Spatial questions linked to pictures
Begin

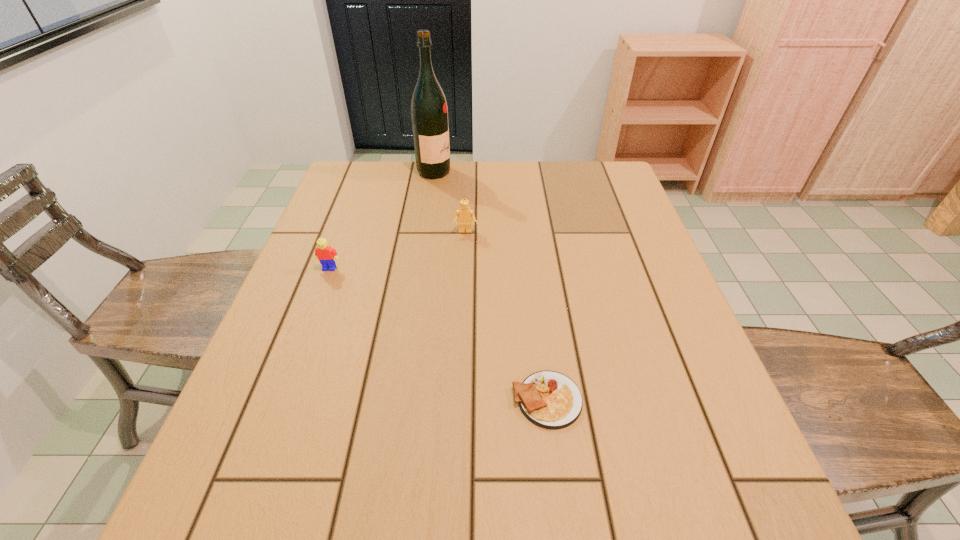
You are a GUI agent. You are given a task and a screenshot of the screen. Output one action in this format:
    pyautogui.click(x=<x>, y=<y>)
    Task: Click on the vacant space located 0.140m on the front-facing side of the leftmost object
    This screenshot has width=960, height=540.
    Given the screenshot: What is the action you would take?
    pyautogui.click(x=312, y=314)

You are a GUI agent. You are given a task and a screenshot of the screen. Output one action in this format:
    pyautogui.click(x=<x>, y=<y>)
    Task: Click on the free region located on the left of the shortest object
    The image size is (960, 540).
    Given the screenshot: What is the action you would take?
    pyautogui.click(x=296, y=400)

This screenshot has width=960, height=540. Find the location of `object that is at the far edge`. object that is at the far edge is located at coordinates (429, 113).

The height and width of the screenshot is (540, 960). I want to click on object located in the left edge section of the desktop, so click(326, 255).

Image resolution: width=960 pixels, height=540 pixels. I want to click on blank space at the near edge, so click(521, 484).

Locate an element on the screen. This screenshot has width=960, height=540. free space at the left edge of the desktop is located at coordinates (343, 210).

Locate an element on the screen. The width and height of the screenshot is (960, 540). vacant space at the right edge is located at coordinates (651, 325).

In the image, there is a desktop. Where is `vacant space at the far left corner`? The image size is (960, 540). vacant space at the far left corner is located at coordinates (385, 162).

Find the location of a particular element. The height and width of the screenshot is (540, 960). vacant space at the far right corner of the desktop is located at coordinates (x=609, y=179).

Find the location of a particular element. empty space that is in between the third nearest object and the rightmost object is located at coordinates (506, 316).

End

▶ [Request]: Repeat the rows above word for word, leaving out the pictures.

▶ [The answer]:
You are a GUI agent. You are given a task and a screenshot of the screen. Output one action in this format:
    pyautogui.click(x=<x>, y=<y>)
    Task: Click on the vacant space located 0.140m on the front-facing side of the leftmost object
    This screenshot has width=960, height=540.
    Given the screenshot: What is the action you would take?
    pyautogui.click(x=312, y=314)

You are a GUI agent. You are given a task and a screenshot of the screen. Output one action in this format:
    pyautogui.click(x=<x>, y=<y>)
    Task: Click on the free region located on the left of the shortest object
    The image size is (960, 540).
    Given the screenshot: What is the action you would take?
    pyautogui.click(x=296, y=400)

This screenshot has width=960, height=540. Find the location of `object that is at the far edge`. object that is at the far edge is located at coordinates (429, 113).

The height and width of the screenshot is (540, 960). I want to click on object located in the left edge section of the desktop, so click(326, 255).

Image resolution: width=960 pixels, height=540 pixels. I want to click on blank space at the near edge, so click(521, 484).

Locate an element on the screen. This screenshot has width=960, height=540. free space at the left edge of the desktop is located at coordinates (343, 210).

Locate an element on the screen. The width and height of the screenshot is (960, 540). vacant space at the right edge is located at coordinates (651, 325).

In the image, there is a desktop. Where is `vacant space at the far left corner`? The image size is (960, 540). vacant space at the far left corner is located at coordinates (385, 162).

Find the location of a particular element. The height and width of the screenshot is (540, 960). vacant space at the far right corner of the desktop is located at coordinates (x=609, y=179).

Find the location of a particular element. empty space that is in between the third nearest object and the rightmost object is located at coordinates (506, 316).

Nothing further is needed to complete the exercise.